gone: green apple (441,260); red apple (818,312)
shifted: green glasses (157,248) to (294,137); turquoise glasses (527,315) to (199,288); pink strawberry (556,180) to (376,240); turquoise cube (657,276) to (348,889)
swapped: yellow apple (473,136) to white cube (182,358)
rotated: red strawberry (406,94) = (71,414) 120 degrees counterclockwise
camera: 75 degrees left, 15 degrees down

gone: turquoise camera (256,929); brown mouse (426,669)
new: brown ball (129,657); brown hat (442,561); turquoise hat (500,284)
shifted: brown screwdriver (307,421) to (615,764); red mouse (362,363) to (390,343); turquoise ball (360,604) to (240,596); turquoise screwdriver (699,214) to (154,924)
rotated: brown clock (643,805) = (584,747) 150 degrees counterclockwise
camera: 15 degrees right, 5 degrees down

################

### [Work task]
Would you please reproduce the entries above word for word?

### [Finished exercise]
gone: green apple (441,260); red apple (818,312)
shifted: green glasses (157,248) to (294,137); turquoise glasses (527,315) to (199,288); pink strawberry (556,180) to (376,240); turquoise cube (657,276) to (348,889)
swapped: yellow apple (473,136) to white cube (182,358)
rotated: red strawberry (406,94) = (71,414) 120 degrees counterclockwise
camera: 75 degrees left, 15 degrees down

gone: turquoise camera (256,929); brown mouse (426,669)
new: brown ball (129,657); brown hat (442,561); turquoise hat (500,284)
shifted: brown screwdriver (307,421) to (615,764); red mouse (362,363) to (390,343); turquoise ball (360,604) to (240,596); turquoise screwdriver (699,214) to (154,924)
rotated: brown clock (643,805) = (584,747) 150 degrees counterclockwise
camera: 15 degrees right, 5 degrees down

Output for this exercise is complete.